(INFORMATION SHOWN Opens)

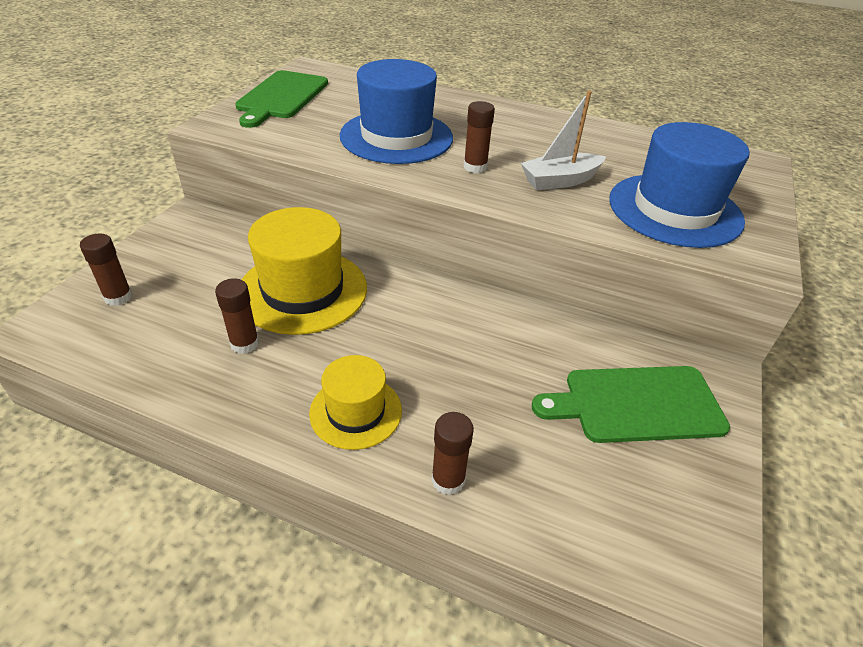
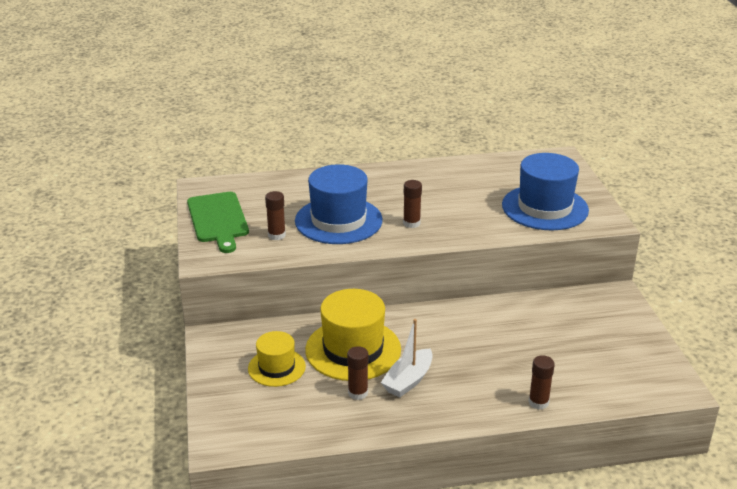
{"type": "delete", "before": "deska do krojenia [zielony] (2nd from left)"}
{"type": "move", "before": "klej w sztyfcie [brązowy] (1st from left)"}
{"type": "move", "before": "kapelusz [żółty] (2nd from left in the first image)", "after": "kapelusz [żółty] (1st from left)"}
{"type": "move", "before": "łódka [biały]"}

(INFORMATION SHOWN Closes)

> **PROBLEM**
Set each line down exactly, beginning at the one containing "[żółty] (2nd from" and ending at the last line of the material above.

> **SOLUTION**
{"type": "move", "before": "kapelusz [żółty] (2nd from left in the first image)", "after": "kapelusz [żółty] (1st from left)"}
{"type": "move", "before": "łódka [biały]"}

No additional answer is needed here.